#### Input:
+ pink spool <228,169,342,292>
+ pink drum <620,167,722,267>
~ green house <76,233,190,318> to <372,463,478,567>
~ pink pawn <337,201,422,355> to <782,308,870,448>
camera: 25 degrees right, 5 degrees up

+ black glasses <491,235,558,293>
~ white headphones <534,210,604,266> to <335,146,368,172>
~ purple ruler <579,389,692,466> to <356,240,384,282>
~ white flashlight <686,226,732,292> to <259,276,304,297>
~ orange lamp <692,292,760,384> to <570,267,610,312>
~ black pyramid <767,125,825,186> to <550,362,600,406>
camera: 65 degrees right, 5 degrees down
...
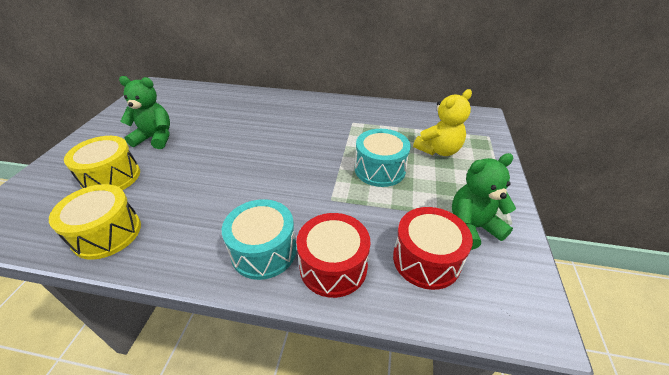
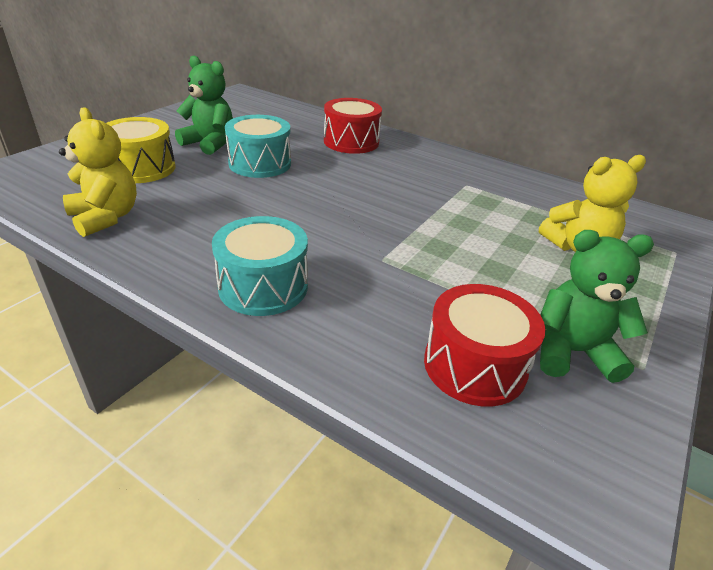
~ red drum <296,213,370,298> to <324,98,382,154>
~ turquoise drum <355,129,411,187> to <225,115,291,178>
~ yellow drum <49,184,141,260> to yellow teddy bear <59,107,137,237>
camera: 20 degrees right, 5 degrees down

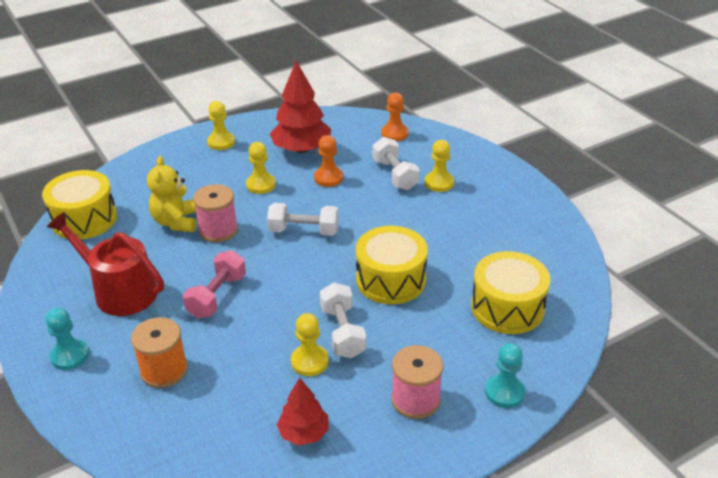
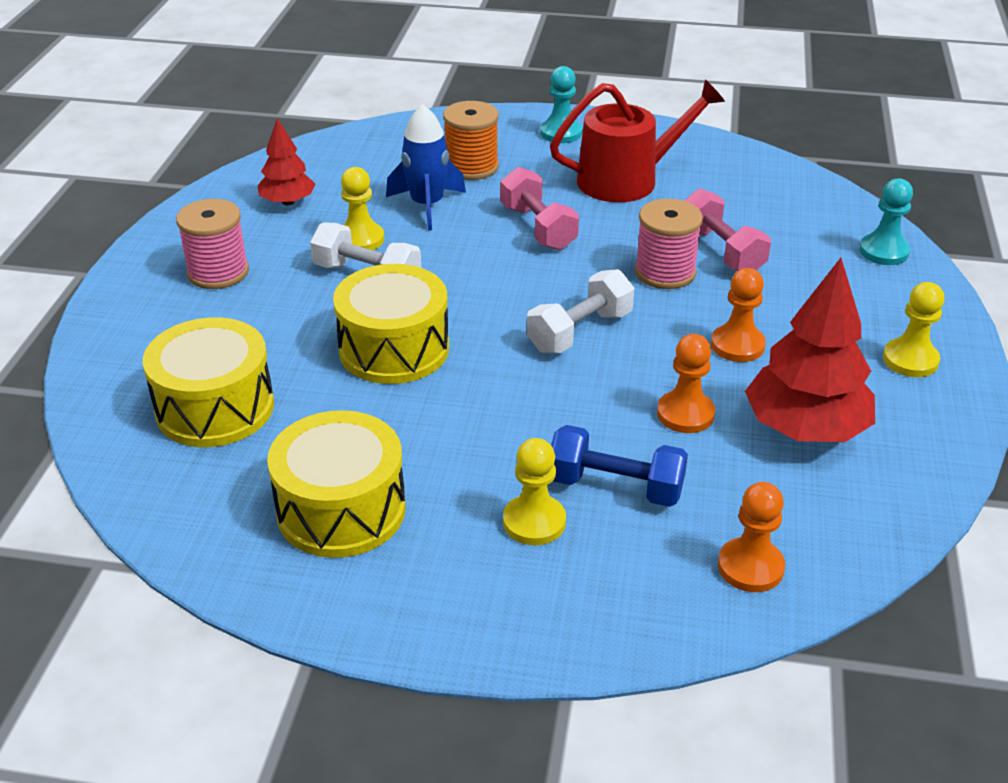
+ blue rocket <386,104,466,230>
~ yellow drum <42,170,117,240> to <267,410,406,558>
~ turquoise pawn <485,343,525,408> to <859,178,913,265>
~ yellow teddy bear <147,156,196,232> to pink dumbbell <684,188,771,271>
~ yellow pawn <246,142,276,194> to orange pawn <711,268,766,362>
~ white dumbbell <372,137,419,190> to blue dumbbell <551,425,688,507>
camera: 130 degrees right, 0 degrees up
* * *
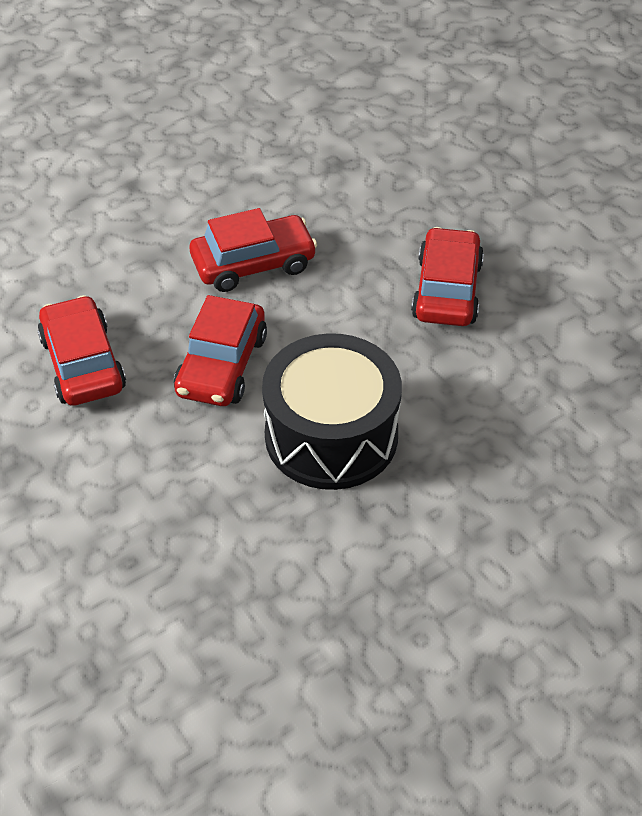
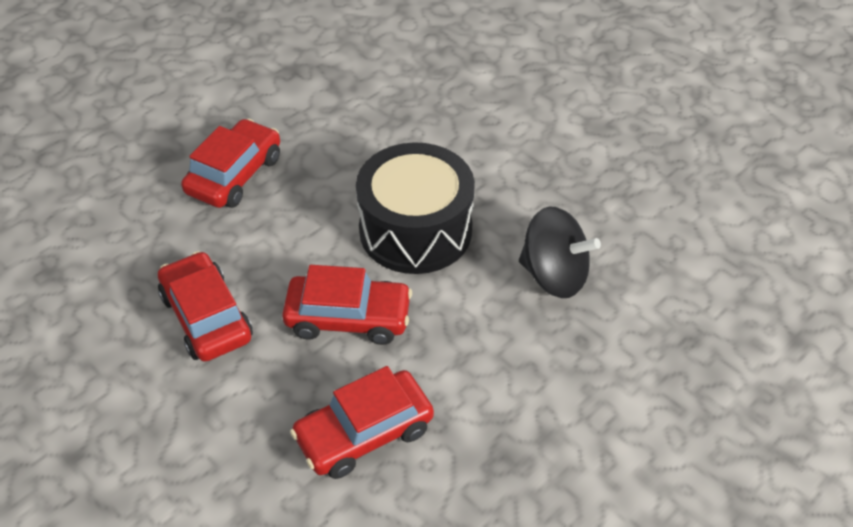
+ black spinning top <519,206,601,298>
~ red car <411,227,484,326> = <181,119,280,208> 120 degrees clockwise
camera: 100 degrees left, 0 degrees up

#### Required action:
Copy verbatim, from the listing above, each line from the one containing "pink drum <620,167,722,267>" down to the one containing "<337,201,422,355> to <782,308,870,448>", inclusive.

#### Your response:
+ pink drum <620,167,722,267>
~ green house <76,233,190,318> to <372,463,478,567>
~ pink pawn <337,201,422,355> to <782,308,870,448>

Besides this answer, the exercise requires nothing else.